───── DATA UNDER STUDY ─────

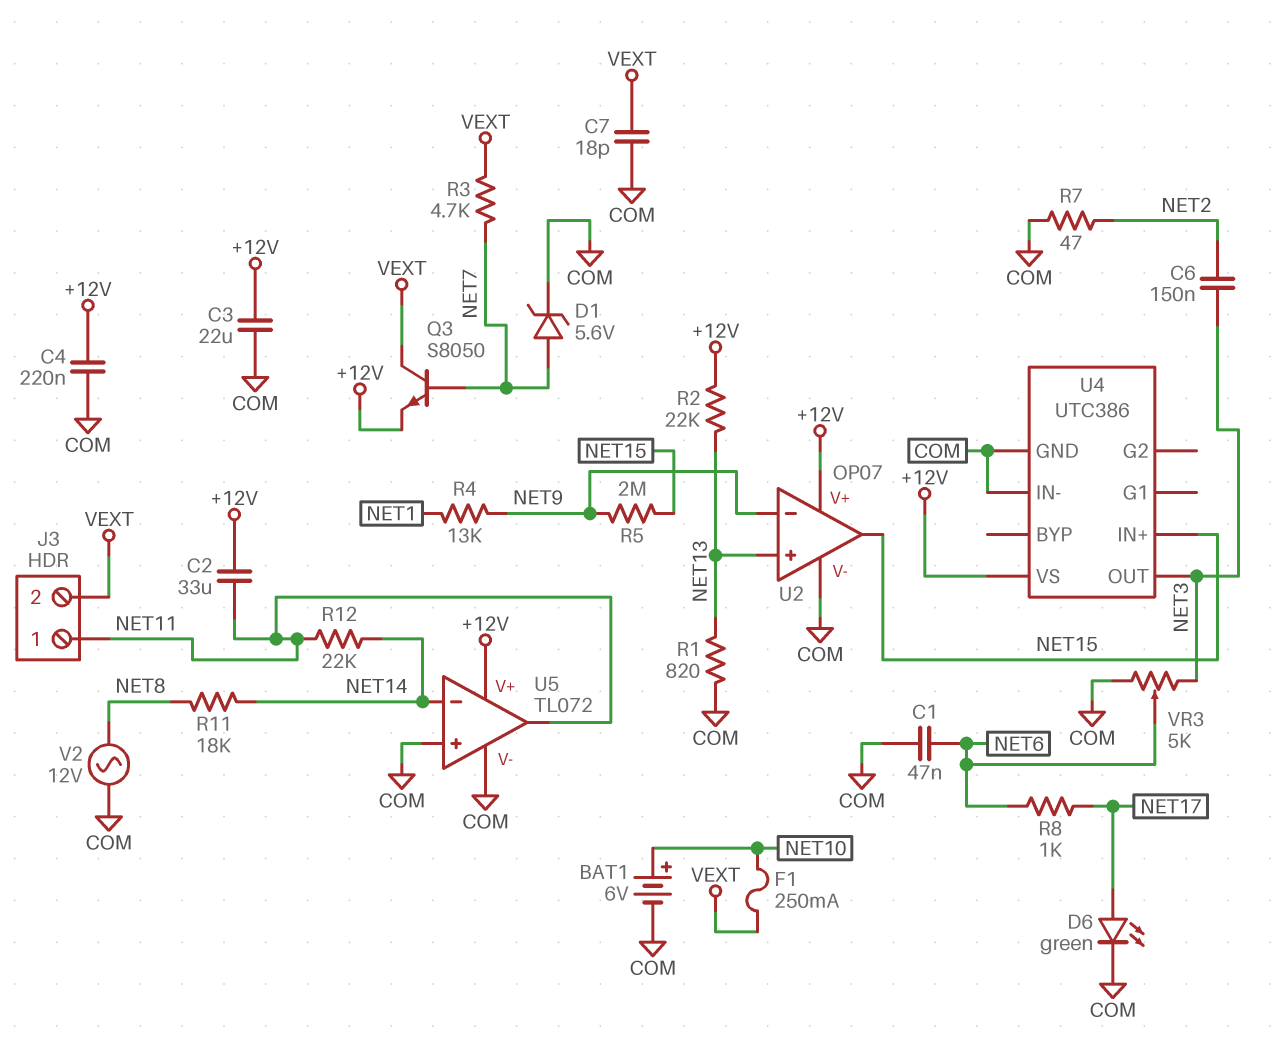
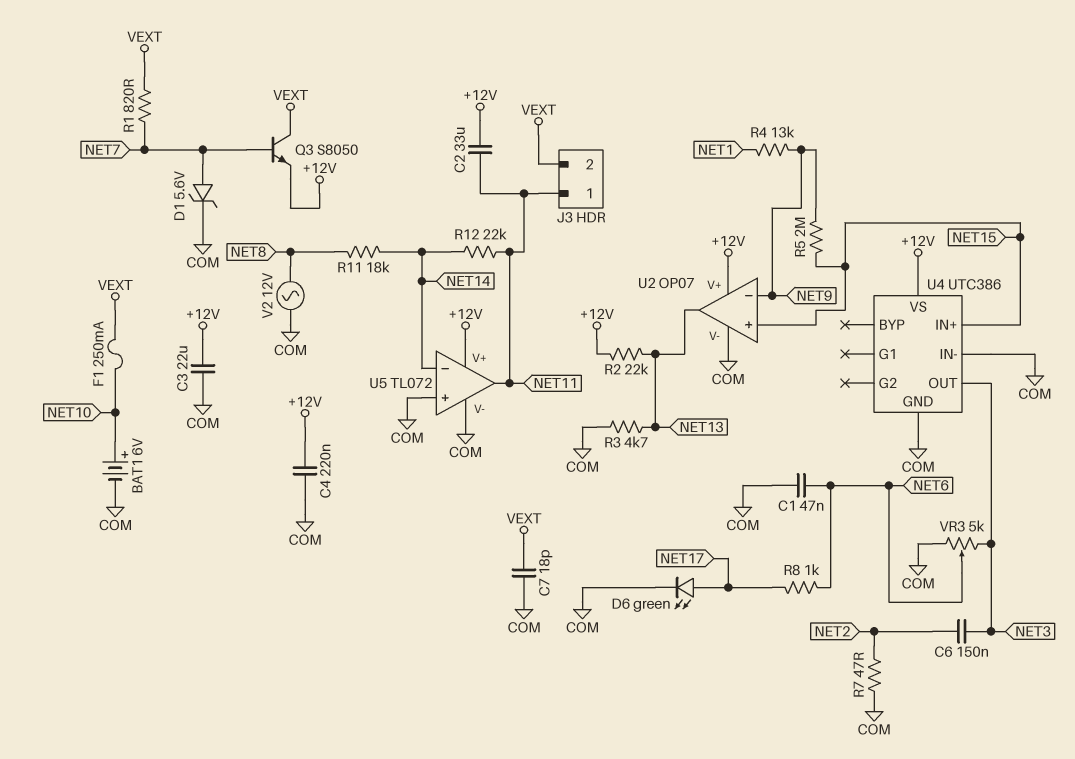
R1: 820 (COM, NET13) -> 820 (NET7, VEXT)
R3: 4.7k (NET7, VEXT) -> 4.7k (COM, NET13)
U2 pin in+: NET13 -> NET15
U2 pin out: NET15 -> NET13

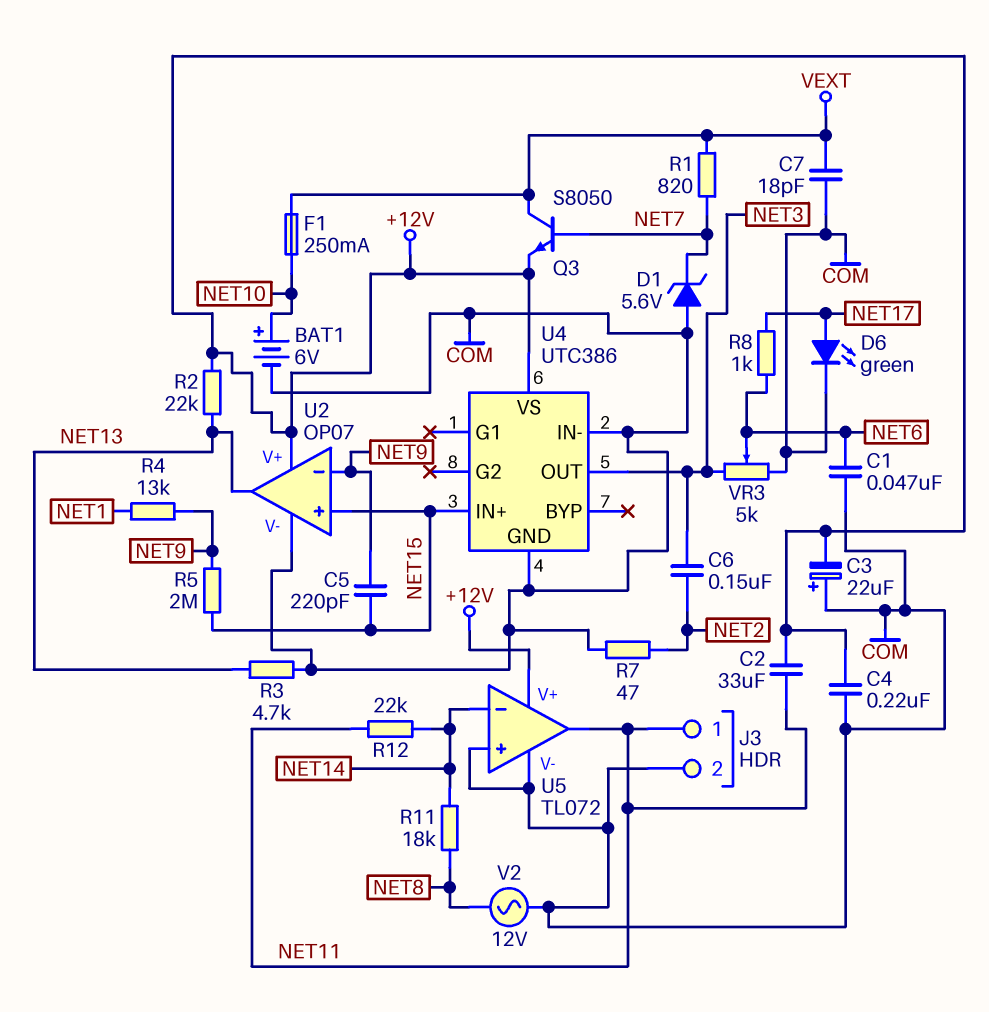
C3: 22uF (+12V, COM) -> 22uF (plus COM, minus +12V)
C5: none -> 220pF (NET9, NET15)
D1: zener 5.6V (A NET7, K COM) -> zener 5.6V (A COM, K NET7)
J3 pin 2: VEXT -> COM

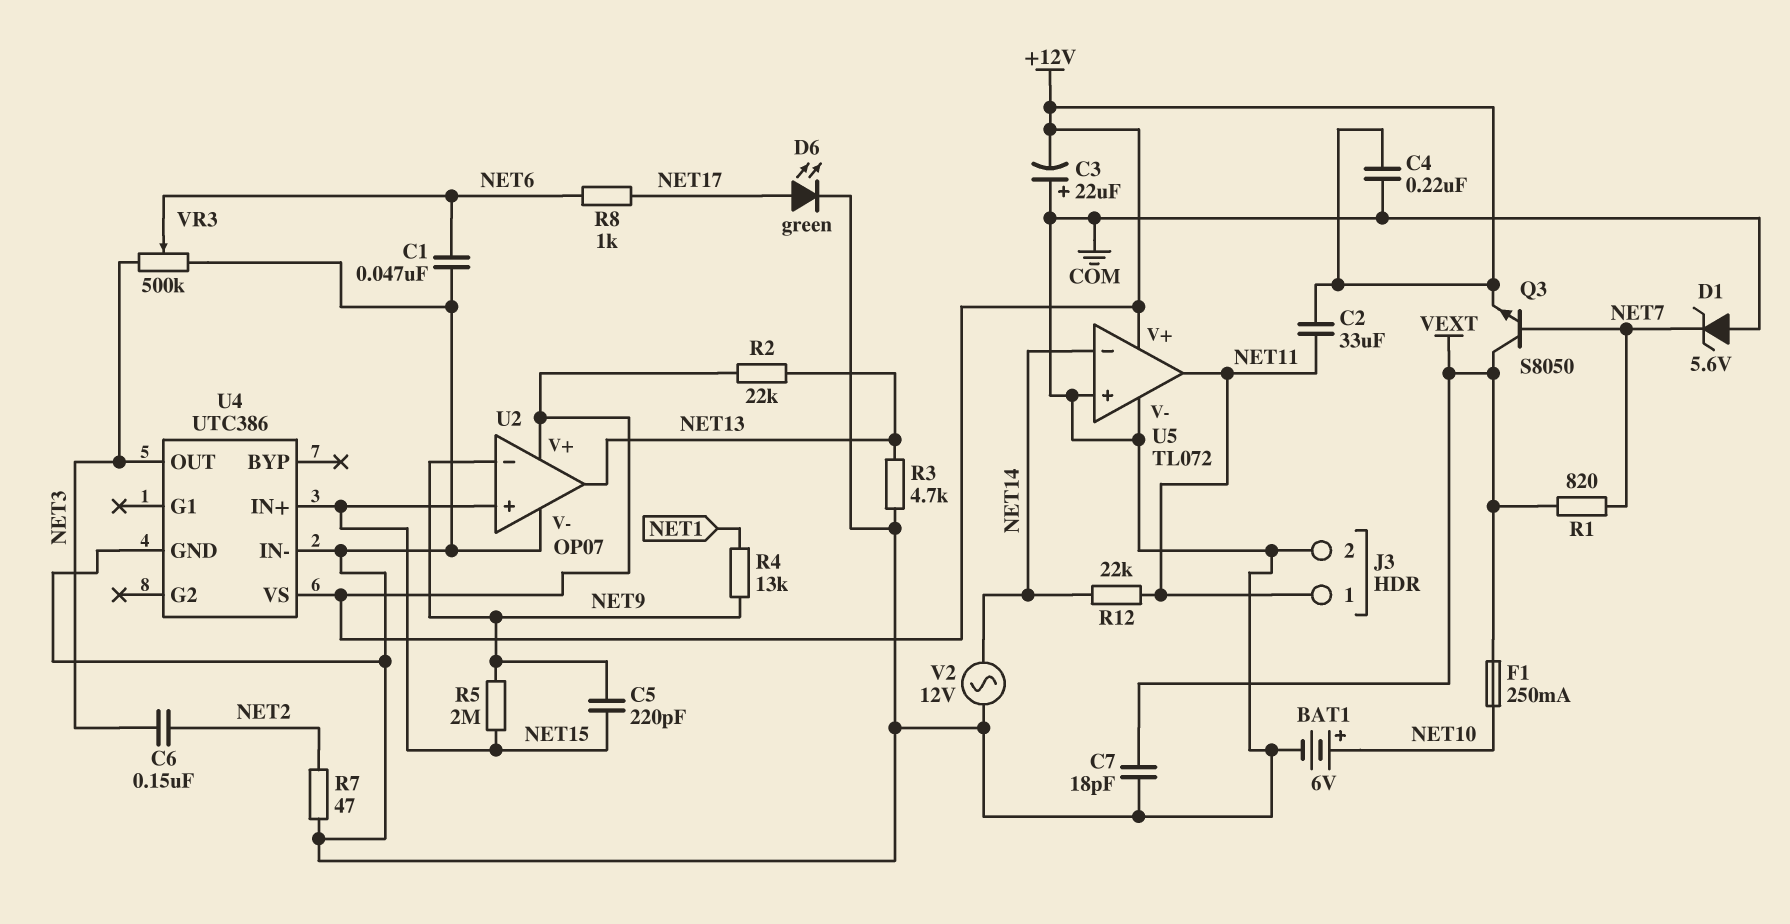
R11: 18k (NET8, NET14) -> none
V2: AC 12V (COM, NET8) -> AC 12V (COM, NET14)
VR3: 5k (COM, NET3, wiper NET6) -> 500k (COM, NET3, wiper NET6)

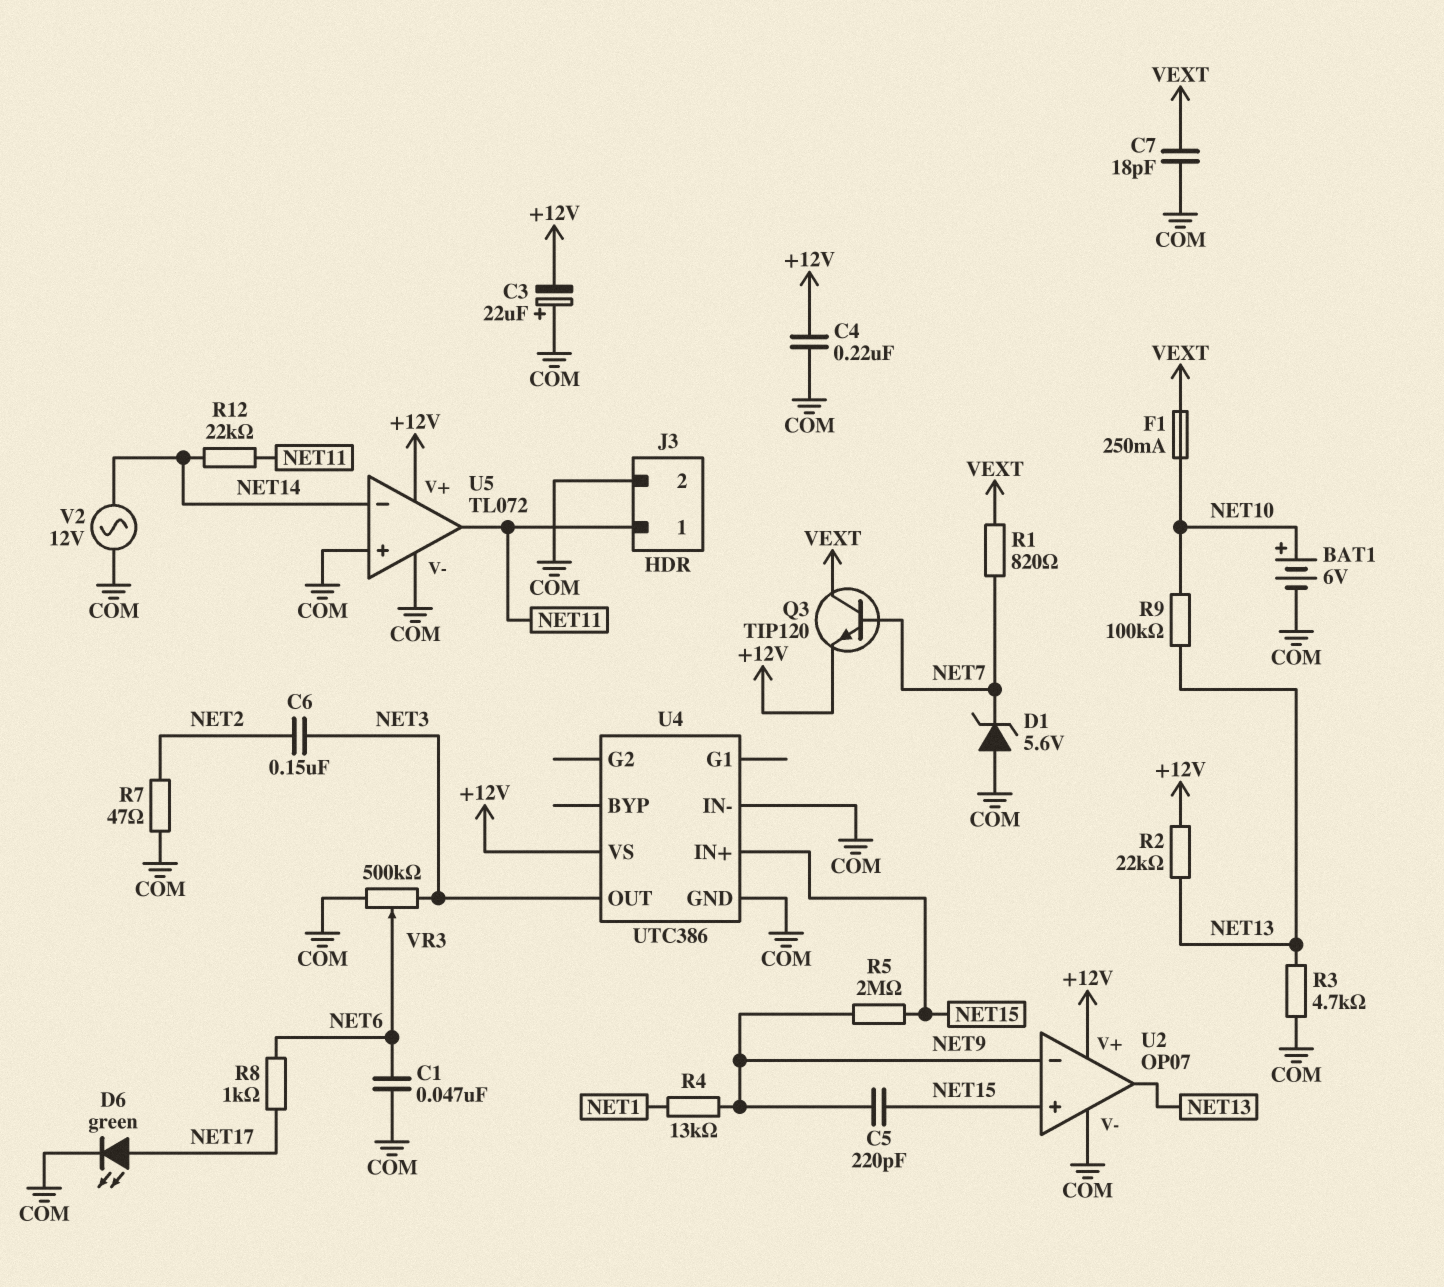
C2: 33uF (+12V, NET11) -> none
Q3: NPN S8050 (B NET7, C VEXT, E +12V) -> NPN TIP120 (B NET7, C VEXT, E +12V)
R9: none -> 100k (NET10, NET13)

─────

=== TASK OBJECTIVE ===
Only the span from the line with "C2: 33uF (+12V, NET11) -> none" through the final line of the records goes in the output, each line unchanged.

=== REPLY ===
C2: 33uF (+12V, NET11) -> none
Q3: NPN S8050 (B NET7, C VEXT, E +12V) -> NPN TIP120 (B NET7, C VEXT, E +12V)
R9: none -> 100k (NET10, NET13)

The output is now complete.